Data drawn from a collection:
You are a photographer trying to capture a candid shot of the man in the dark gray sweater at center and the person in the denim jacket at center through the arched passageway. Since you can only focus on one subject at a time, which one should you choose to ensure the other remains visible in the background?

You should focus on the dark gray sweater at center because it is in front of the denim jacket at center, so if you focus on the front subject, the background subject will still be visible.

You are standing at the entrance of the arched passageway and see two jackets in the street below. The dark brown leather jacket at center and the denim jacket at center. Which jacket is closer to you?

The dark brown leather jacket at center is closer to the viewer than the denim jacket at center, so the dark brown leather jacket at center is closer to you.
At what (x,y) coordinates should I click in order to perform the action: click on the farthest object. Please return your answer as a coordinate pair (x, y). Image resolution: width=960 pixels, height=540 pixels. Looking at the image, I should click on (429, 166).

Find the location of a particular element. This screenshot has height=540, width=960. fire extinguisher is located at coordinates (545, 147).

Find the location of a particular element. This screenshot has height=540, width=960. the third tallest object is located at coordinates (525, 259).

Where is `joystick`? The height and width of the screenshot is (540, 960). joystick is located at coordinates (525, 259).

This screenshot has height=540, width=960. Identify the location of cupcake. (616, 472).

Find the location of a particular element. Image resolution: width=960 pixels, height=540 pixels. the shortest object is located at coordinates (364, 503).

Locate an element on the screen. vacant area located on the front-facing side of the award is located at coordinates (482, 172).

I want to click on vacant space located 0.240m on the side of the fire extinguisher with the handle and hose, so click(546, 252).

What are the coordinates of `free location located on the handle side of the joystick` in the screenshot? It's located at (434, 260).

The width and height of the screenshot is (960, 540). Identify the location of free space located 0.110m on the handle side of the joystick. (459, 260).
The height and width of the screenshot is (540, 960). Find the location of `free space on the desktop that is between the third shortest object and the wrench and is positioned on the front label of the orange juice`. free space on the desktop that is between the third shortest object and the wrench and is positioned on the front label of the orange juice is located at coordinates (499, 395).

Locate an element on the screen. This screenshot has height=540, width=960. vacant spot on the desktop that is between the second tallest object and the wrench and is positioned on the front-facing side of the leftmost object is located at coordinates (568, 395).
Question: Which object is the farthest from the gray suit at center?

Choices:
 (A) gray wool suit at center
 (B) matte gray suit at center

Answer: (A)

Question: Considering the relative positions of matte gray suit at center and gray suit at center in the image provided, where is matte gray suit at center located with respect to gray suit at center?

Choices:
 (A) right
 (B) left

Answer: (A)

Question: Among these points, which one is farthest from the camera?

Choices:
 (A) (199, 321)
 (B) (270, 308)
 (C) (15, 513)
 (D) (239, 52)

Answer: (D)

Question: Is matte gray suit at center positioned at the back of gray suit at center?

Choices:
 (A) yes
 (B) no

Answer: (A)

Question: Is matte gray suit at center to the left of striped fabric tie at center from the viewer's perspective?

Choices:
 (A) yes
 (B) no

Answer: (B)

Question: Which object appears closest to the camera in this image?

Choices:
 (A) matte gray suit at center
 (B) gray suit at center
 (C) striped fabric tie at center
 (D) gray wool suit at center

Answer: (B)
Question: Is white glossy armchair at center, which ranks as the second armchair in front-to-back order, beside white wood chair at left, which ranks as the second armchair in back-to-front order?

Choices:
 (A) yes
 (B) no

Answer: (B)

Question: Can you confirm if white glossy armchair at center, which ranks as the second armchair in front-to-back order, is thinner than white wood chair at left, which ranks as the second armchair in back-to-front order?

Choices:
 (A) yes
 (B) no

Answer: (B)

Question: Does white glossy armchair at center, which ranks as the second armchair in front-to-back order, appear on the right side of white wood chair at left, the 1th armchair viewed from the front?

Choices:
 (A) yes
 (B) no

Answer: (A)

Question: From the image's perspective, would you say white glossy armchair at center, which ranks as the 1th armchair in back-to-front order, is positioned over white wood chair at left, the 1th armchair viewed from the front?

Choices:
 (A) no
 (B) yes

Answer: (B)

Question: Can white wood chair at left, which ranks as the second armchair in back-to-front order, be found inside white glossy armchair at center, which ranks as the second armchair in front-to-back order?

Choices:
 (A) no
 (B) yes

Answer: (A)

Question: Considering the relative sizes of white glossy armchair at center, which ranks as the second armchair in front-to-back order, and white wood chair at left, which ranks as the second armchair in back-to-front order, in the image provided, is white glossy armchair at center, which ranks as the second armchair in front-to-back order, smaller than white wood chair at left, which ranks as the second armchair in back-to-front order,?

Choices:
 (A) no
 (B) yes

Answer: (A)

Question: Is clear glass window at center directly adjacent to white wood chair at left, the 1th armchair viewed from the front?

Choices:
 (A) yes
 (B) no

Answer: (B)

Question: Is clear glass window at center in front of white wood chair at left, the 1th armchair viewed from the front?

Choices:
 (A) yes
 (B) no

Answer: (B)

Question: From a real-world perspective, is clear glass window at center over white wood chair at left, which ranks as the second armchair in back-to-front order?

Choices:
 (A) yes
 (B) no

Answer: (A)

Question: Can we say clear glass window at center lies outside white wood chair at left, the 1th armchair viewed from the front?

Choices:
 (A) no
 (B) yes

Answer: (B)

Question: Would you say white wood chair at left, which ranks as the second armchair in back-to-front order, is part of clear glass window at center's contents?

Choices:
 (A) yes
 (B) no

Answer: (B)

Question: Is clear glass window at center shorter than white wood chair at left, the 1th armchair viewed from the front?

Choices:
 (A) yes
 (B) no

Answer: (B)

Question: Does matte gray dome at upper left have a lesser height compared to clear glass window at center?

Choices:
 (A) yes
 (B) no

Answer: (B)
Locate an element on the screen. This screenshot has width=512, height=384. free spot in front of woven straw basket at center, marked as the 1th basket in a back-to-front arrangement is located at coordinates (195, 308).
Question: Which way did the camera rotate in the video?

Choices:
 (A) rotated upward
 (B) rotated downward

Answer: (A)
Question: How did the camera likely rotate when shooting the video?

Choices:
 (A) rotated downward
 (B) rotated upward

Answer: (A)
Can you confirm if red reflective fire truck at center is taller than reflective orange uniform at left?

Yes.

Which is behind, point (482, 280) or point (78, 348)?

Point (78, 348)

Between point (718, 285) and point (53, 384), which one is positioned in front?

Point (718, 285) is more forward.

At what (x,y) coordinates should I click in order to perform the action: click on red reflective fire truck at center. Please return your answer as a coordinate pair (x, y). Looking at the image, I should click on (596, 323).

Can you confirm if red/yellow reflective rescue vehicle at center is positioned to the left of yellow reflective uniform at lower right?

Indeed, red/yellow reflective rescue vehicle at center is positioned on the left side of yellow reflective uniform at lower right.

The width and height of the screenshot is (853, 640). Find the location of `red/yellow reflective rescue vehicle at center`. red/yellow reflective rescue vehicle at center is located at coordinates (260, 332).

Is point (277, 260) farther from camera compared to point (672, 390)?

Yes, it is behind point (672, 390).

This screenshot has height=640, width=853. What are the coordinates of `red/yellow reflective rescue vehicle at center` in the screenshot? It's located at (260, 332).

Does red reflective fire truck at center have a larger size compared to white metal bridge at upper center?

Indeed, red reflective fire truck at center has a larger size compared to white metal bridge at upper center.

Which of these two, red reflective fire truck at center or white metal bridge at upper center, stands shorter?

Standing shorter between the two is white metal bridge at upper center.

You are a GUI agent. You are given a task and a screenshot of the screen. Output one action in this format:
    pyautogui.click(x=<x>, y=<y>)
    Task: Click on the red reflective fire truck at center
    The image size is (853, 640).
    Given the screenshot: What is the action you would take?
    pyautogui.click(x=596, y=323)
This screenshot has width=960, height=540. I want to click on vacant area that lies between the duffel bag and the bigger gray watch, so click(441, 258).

▶ _Task directions_
Please format the rows as a numbered list with blank lines omitted, beginning at the line that contains "object is located at coordinates (525, 259)." and ending after the line that contains "I want to click on vacant space".

▶ _Finished exercise_
1. Find the location of a particular element. This screenshot has height=540, width=960. the third tallest object is located at coordinates (525, 259).
2. Where is `joystick`? The height and width of the screenshot is (540, 960). joystick is located at coordinates (525, 259).
3. This screenshot has height=540, width=960. Identify the location of cupcake. (616, 472).
4. Find the location of a particular element. Image resolution: width=960 pixels, height=540 pixels. the shortest object is located at coordinates (364, 503).
5. Locate an element on the screen. vacant area located on the front-facing side of the award is located at coordinates (482, 172).
6. I want to click on vacant space located 0.240m on the side of the fire extinguisher with the handle and hose, so click(546, 252).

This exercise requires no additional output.